§ **Your task**
Rewrite the records from the start through the line with "cyan cross: moved 19 px up", swapping "brown square" for "gray square" and changing nothing else. Leave out the pictures.

§ **Provided entries**
## BEGIN

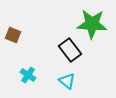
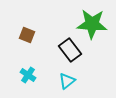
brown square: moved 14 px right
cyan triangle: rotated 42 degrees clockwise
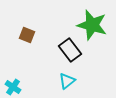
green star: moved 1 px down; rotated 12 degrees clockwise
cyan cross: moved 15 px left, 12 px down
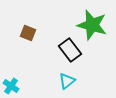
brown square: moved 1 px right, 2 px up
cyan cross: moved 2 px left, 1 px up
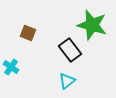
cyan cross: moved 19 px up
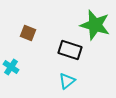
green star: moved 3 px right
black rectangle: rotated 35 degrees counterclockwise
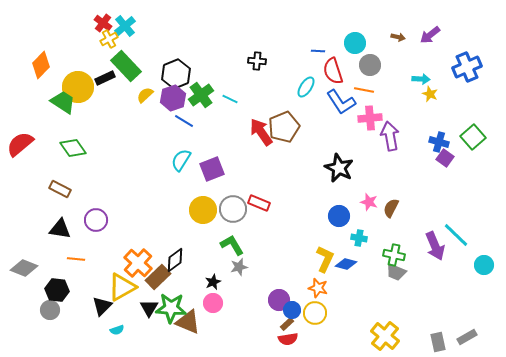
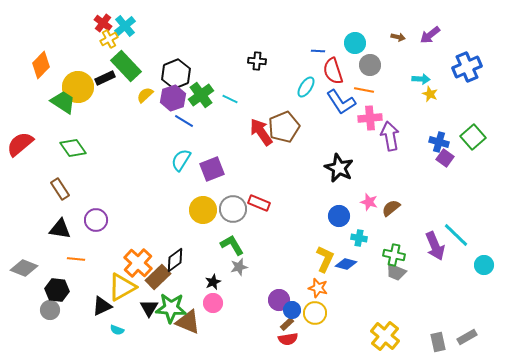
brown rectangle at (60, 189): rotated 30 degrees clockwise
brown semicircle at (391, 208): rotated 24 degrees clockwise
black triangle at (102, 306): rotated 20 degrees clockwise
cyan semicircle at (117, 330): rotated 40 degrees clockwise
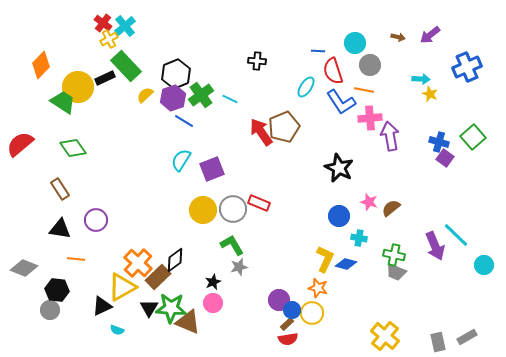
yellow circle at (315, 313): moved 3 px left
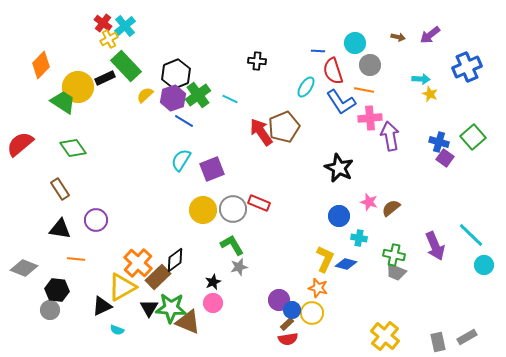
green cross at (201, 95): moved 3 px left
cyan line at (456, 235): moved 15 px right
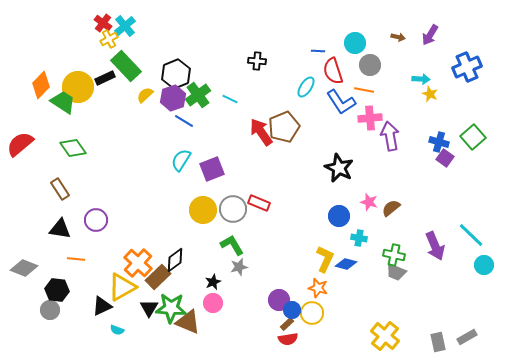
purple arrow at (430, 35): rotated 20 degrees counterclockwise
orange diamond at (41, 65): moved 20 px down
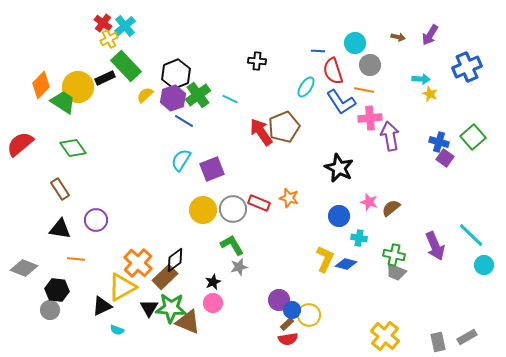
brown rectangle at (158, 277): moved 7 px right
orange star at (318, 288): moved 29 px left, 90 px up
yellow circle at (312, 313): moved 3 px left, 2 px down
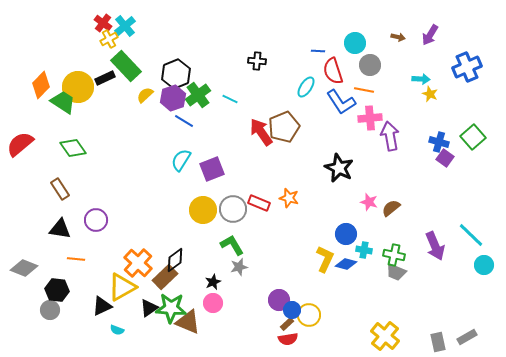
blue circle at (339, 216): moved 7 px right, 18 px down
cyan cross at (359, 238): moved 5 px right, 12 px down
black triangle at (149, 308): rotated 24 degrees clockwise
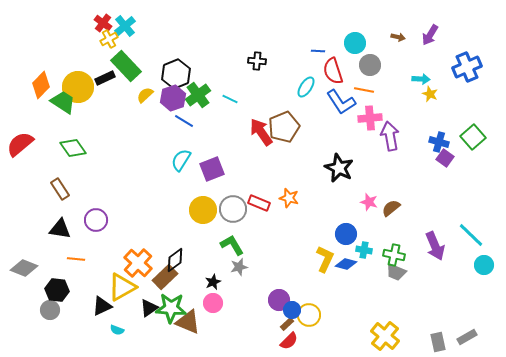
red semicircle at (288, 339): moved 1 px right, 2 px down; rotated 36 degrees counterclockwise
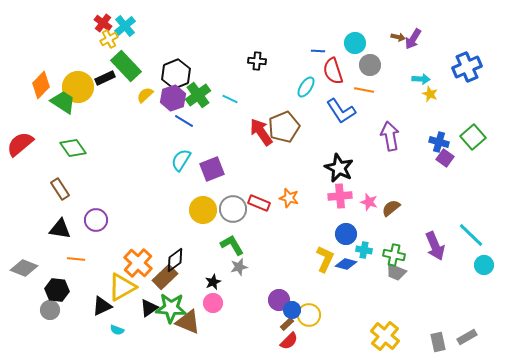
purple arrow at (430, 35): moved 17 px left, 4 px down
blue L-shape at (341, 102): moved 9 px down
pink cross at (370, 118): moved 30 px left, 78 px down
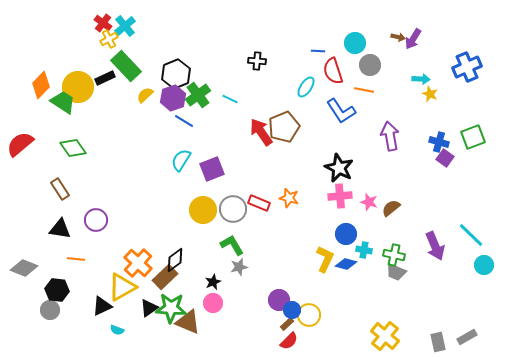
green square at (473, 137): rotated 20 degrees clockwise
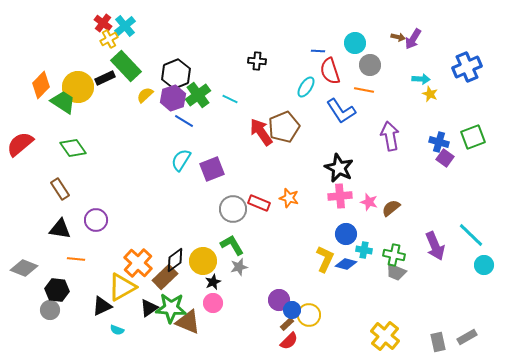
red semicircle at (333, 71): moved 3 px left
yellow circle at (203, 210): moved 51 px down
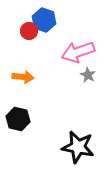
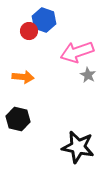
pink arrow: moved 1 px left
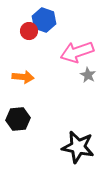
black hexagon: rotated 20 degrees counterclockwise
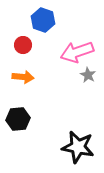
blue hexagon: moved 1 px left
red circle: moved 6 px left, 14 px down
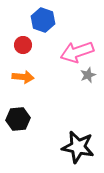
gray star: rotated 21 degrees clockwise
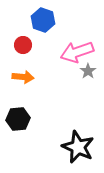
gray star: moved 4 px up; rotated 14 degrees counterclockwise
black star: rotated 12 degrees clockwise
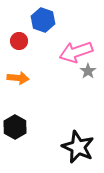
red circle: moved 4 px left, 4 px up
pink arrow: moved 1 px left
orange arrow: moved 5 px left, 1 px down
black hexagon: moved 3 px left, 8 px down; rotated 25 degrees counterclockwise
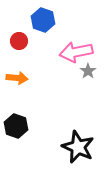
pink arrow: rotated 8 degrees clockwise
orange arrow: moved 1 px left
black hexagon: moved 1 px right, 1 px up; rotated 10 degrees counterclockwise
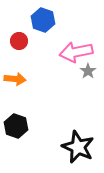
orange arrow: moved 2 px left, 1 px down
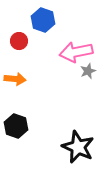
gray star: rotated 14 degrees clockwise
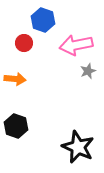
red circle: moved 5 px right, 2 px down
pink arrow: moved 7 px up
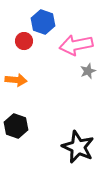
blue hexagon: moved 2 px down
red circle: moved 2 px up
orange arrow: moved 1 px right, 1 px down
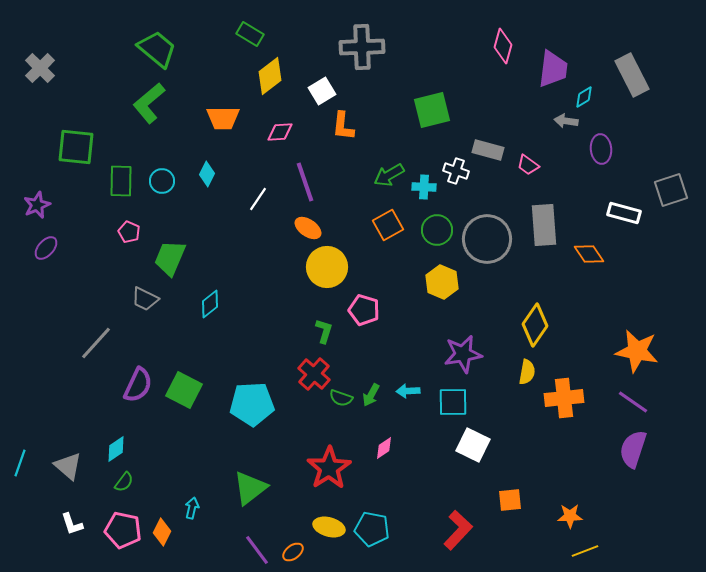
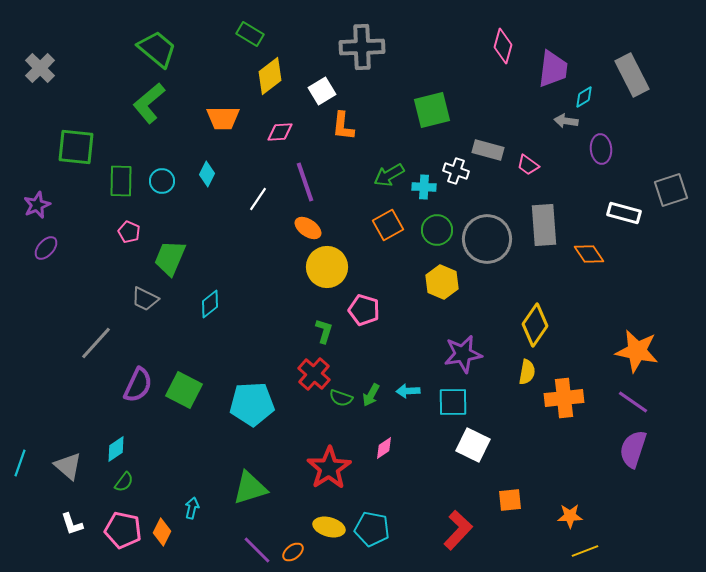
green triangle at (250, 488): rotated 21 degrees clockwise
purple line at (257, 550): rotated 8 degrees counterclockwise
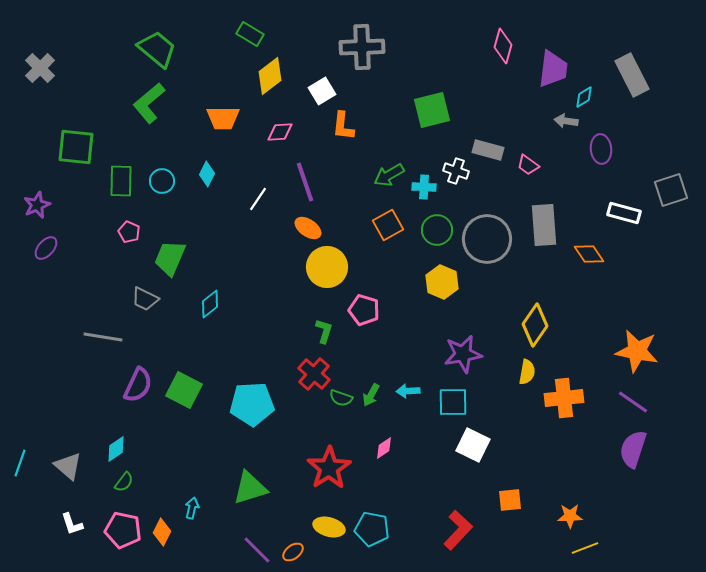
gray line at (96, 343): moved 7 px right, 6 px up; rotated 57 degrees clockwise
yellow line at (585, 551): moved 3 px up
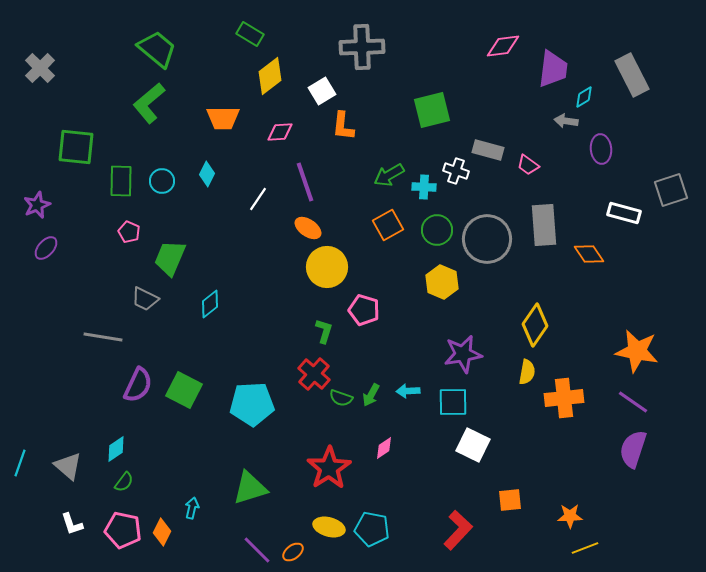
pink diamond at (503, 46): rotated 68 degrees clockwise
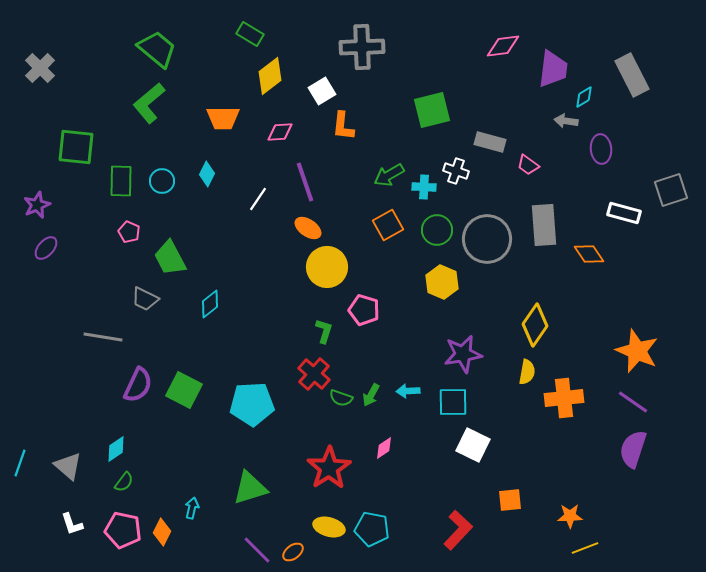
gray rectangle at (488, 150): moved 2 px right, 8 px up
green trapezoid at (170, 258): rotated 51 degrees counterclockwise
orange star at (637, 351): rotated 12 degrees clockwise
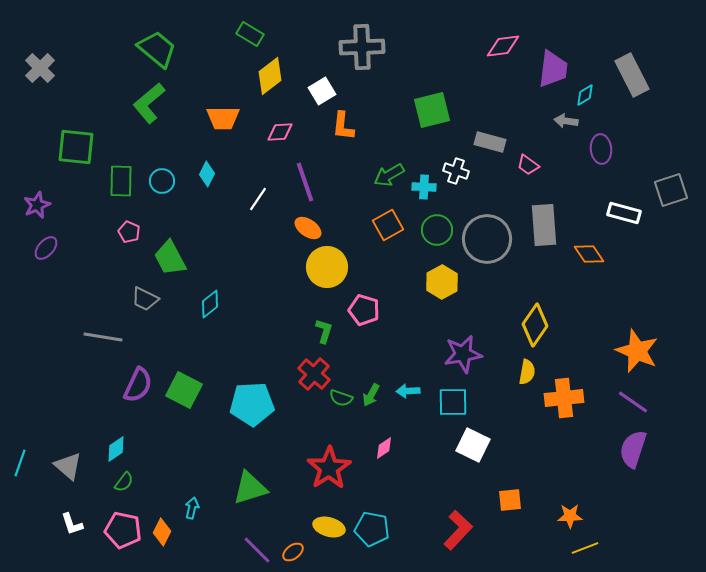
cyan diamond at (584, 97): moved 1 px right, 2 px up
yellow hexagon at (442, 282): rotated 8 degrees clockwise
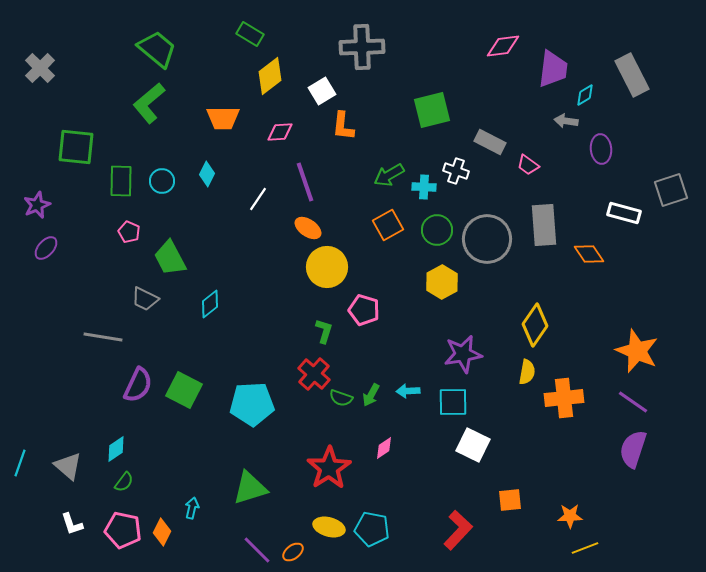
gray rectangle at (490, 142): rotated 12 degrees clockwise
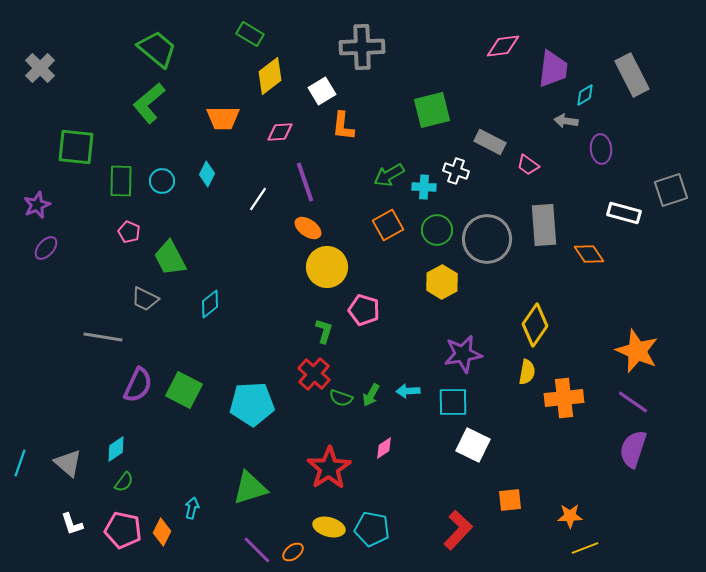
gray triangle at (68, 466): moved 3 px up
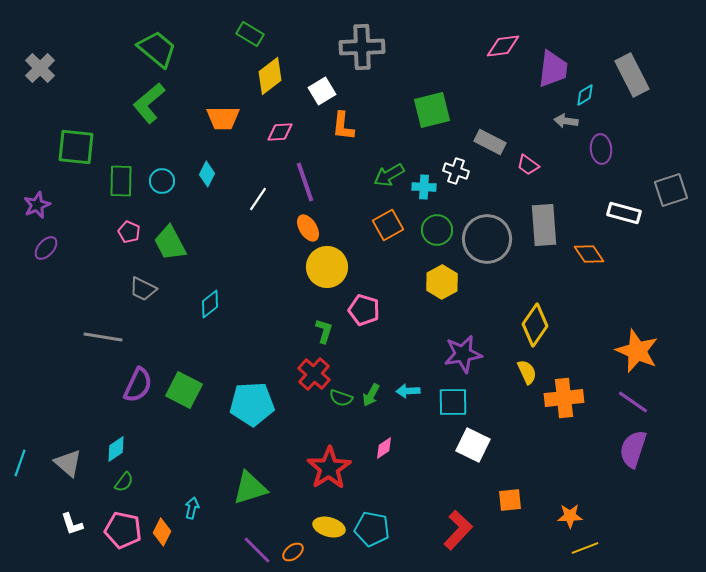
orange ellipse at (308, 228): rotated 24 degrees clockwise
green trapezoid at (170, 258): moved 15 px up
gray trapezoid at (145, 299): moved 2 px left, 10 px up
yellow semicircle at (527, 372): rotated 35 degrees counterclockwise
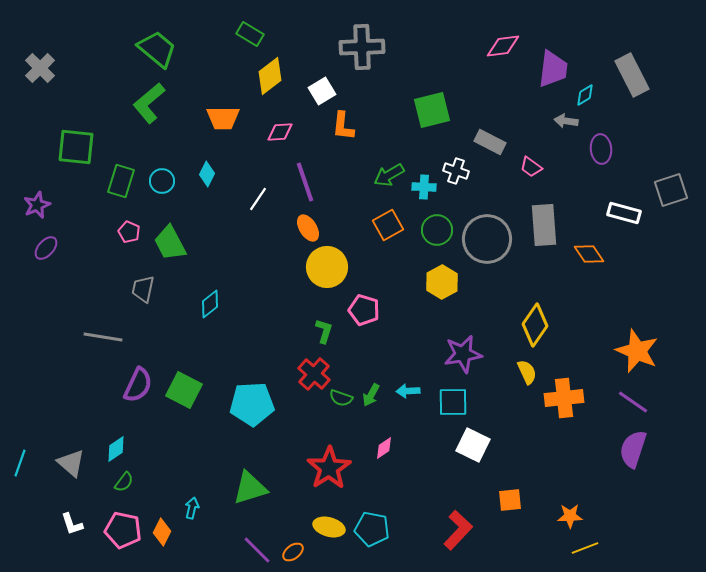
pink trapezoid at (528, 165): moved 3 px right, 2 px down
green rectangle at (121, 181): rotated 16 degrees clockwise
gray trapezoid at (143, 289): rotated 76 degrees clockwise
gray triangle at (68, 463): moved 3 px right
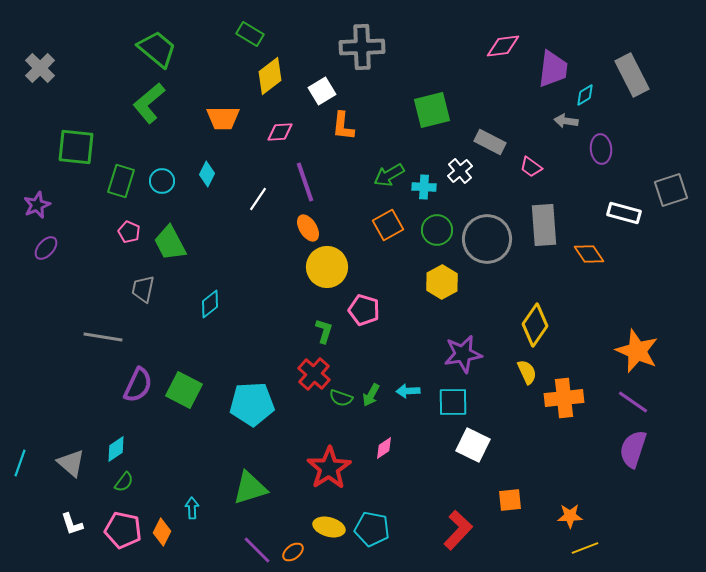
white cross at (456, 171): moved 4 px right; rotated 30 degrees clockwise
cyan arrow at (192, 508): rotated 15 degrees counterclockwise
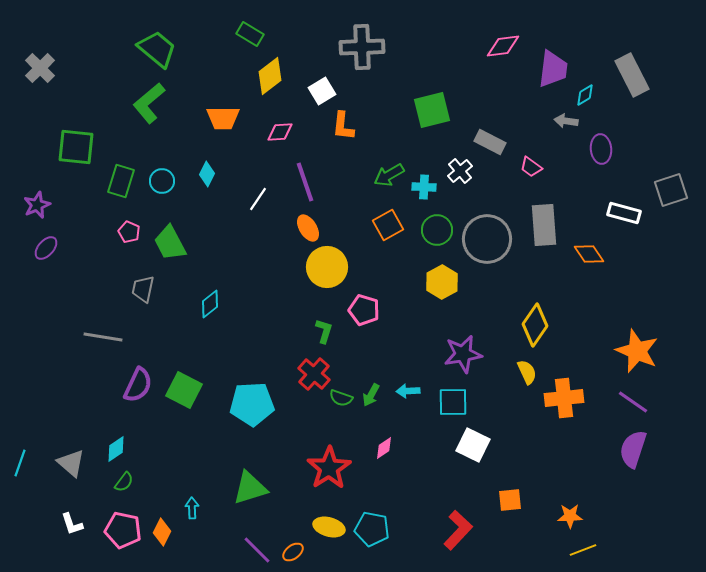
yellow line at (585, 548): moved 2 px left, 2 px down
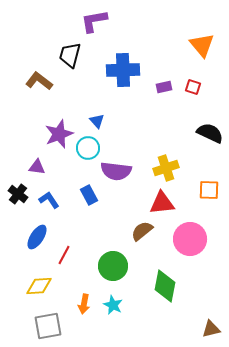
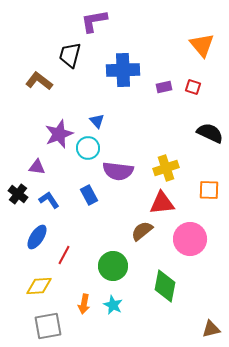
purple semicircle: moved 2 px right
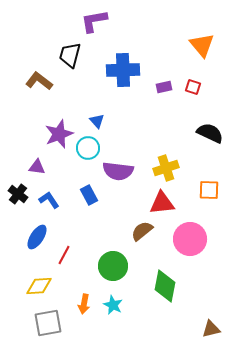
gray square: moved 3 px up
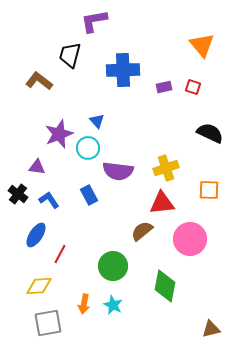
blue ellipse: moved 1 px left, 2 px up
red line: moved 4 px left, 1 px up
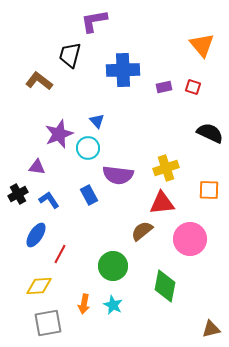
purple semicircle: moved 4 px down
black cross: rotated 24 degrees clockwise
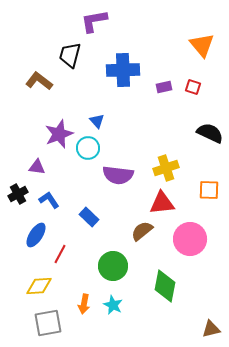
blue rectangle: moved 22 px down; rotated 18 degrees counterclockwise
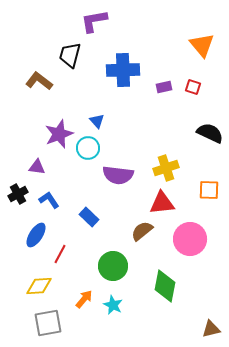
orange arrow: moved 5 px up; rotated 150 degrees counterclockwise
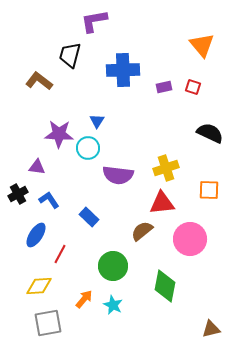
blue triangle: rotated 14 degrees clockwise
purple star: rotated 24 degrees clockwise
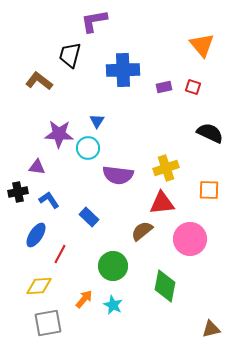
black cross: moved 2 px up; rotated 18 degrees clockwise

## END

§ **The solution**
gray square: moved 14 px right
cyan triangle: rotated 42 degrees clockwise
green star: moved 1 px down; rotated 12 degrees clockwise
cyan cross: moved 15 px left, 12 px down
gray square: moved 1 px right, 2 px up
cyan cross: moved 2 px left, 1 px up
cyan cross: moved 19 px up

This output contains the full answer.